Image sets with object changes:
::::::::::

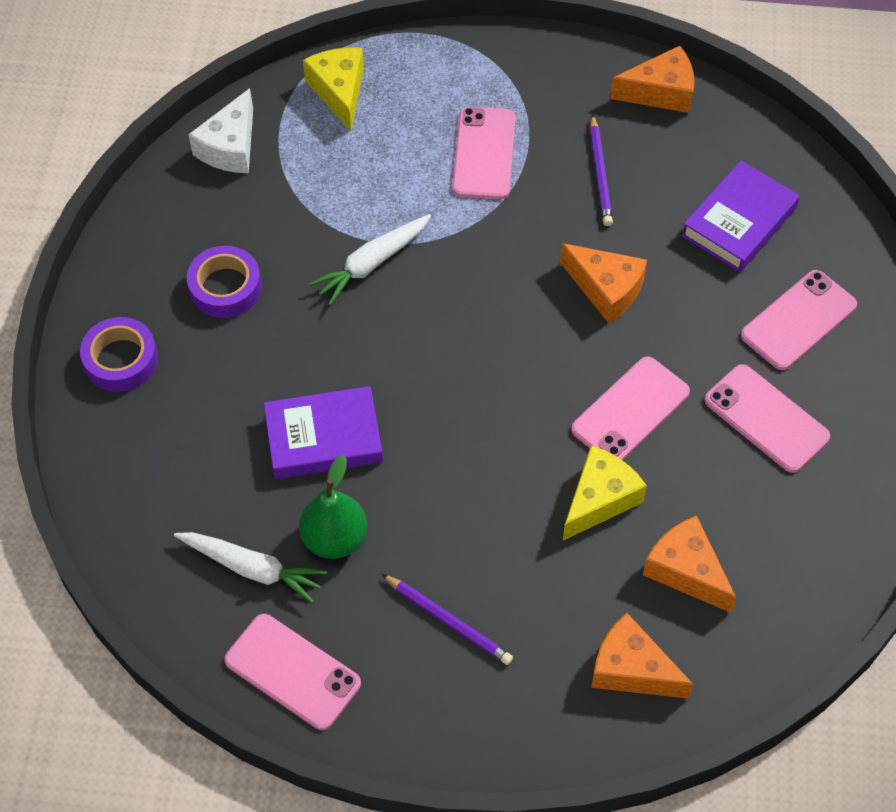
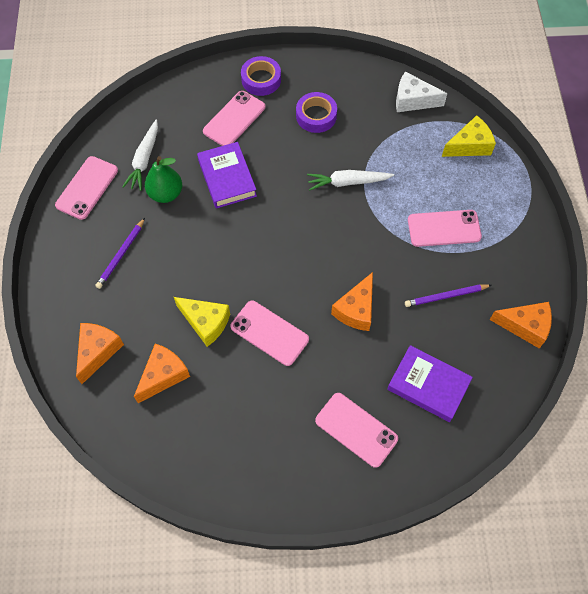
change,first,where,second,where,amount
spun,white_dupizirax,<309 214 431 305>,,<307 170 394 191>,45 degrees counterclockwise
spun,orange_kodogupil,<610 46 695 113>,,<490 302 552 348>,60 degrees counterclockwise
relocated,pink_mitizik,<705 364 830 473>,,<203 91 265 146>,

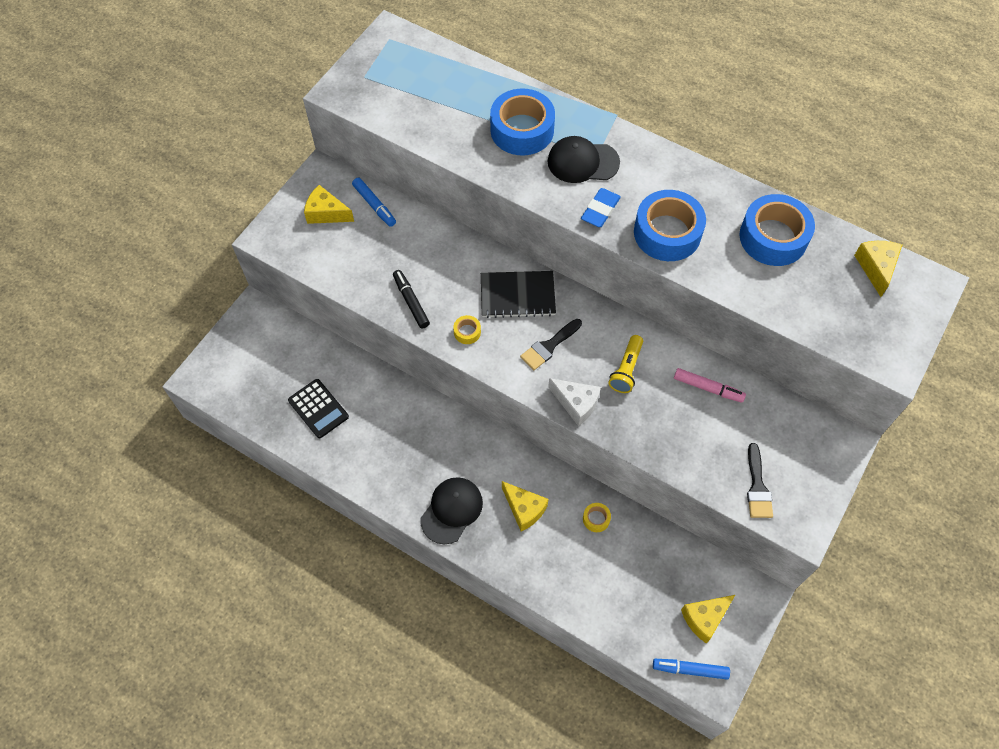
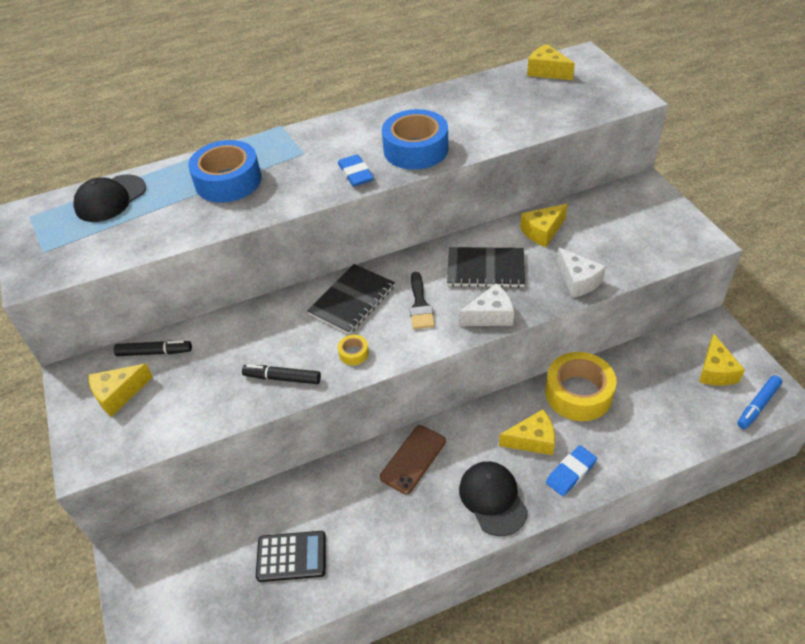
change,first,where,second,where,amount
colour,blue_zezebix,<352 178 396 227>,black_zezebix,<114 340 192 356>,
relocated,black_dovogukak,<548 136 620 183>,,<73 174 146 222>,
size,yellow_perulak,<583 503 611 532>,,<545 352 617 421>,x2.37
exchanged,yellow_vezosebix,<608 335 643 393>,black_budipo,<447 247 525 288>,
exchanged,pink_zezebix,<674 368 746 403>,yellow_kodogupil,<520 204 568 247>,
missing,blue_perulak,<739 194 815 266>,,,
missing,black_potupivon,<747 443 773 518>,,,
appeared,,,brown_mitizik,<380 425 446 494>,
appeared,,,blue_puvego,<546 445 597 496>,
appeared,,,white_kodogupil,<557 247 606 298>,

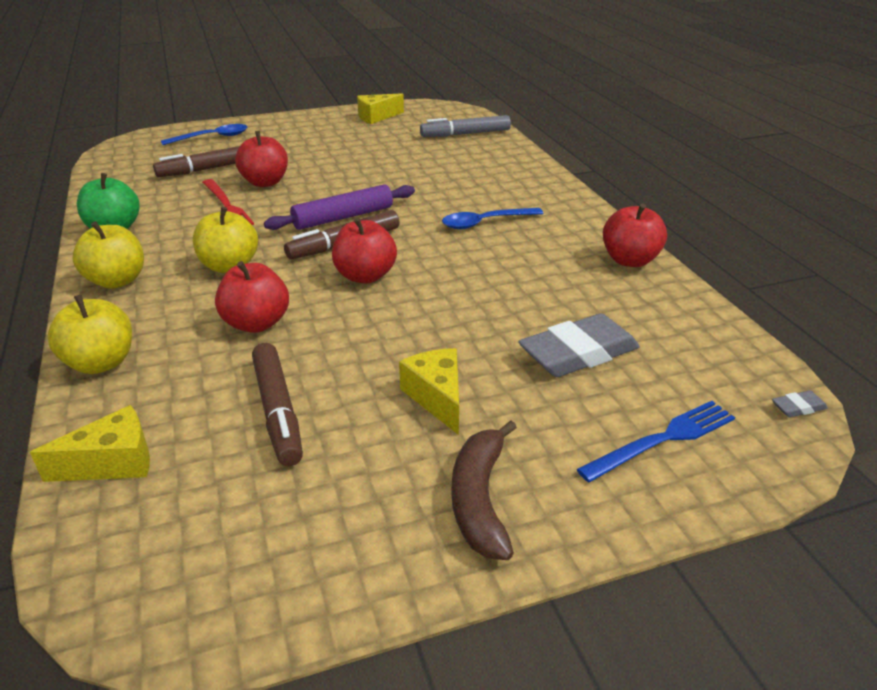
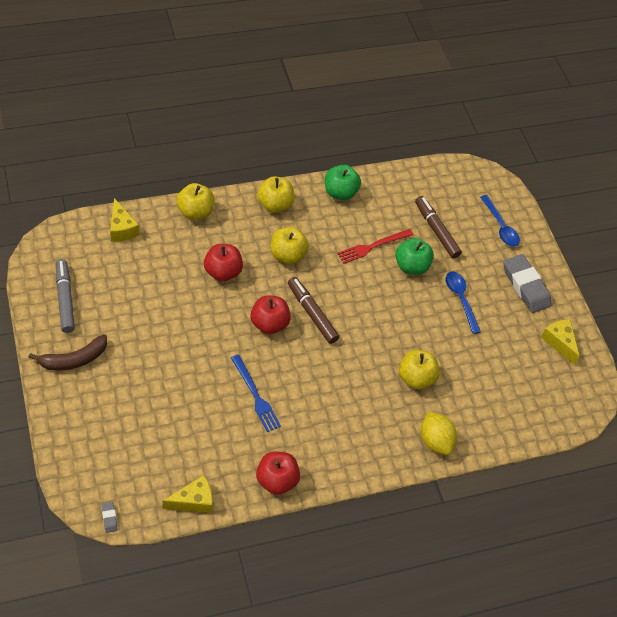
change,first,where,second,where,amount
colour,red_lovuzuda,<235 131 288 187>,green_lovuzuda,<395 238 434 275>,
missing,brown_zezebix,<252 343 303 466>,,,
missing,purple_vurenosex,<264 184 415 230>,,,
relocated,yellow_kodogupil,<399 348 459 435>,,<162 475 212 513>,
relocated,grey_zezebix,<420 115 511 137>,,<56 259 75 333>,
relocated,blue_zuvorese,<442 208 544 229>,,<446 272 481 334>,
spun,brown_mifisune,<452 420 517 560>,,<28 334 107 371>,150 degrees clockwise
relocated,grey_puvego,<518 314 640 377>,,<504 254 552 313>,
relocated,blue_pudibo,<577 401 735 482>,,<231 355 281 432>,
appeared,,,yellow_lovuzuda,<399 350 440 390>,
appeared,,,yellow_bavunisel,<421 412 457 455>,

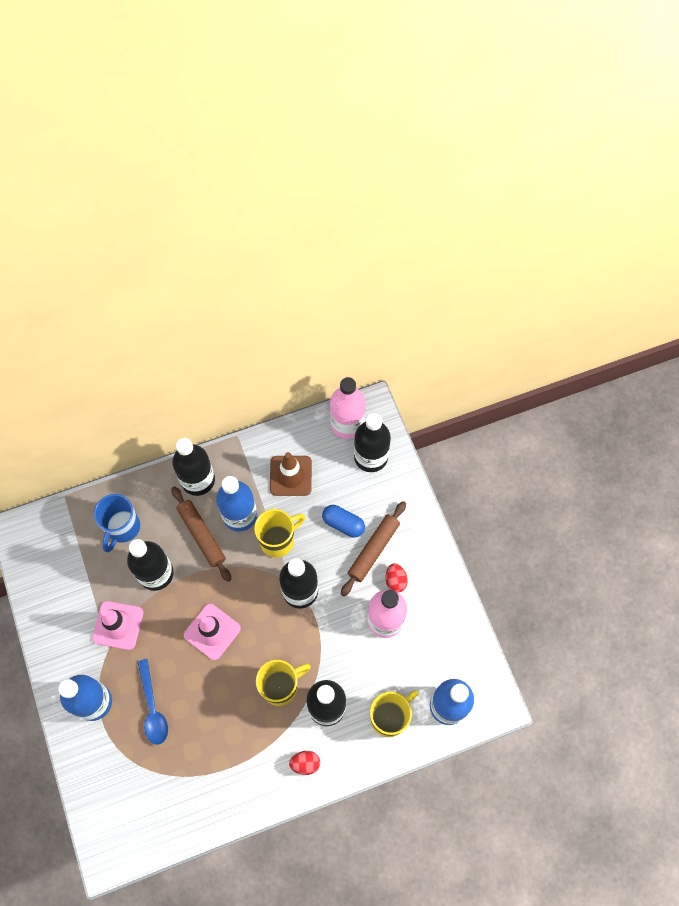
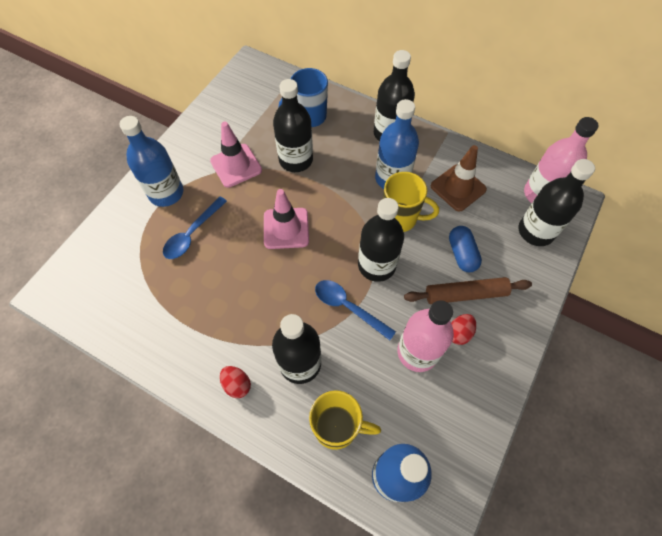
change,first,where,second,where,amount
missing,brown_vurenosex,<171 486 231 582>,,,
missing,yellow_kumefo,<256 660 311 706>,,,
appeared,,,blue_zuvorese,<315 280 396 340>,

::::::::::

> What is being asked
From the first line of the records down through the line containing "spun,orange_kodogupil,<610 46 695", transcribe exactly those lines and no others, both ends kept, pictures dropped.

> Problem solution
change,first,where,second,where,amount
spun,white_dupizirax,<309 214 431 305>,,<307 170 394 191>,45 degrees counterclockwise
spun,orange_kodogupil,<610 46 695 113>,,<490 302 552 348>,60 degrees counterclockwise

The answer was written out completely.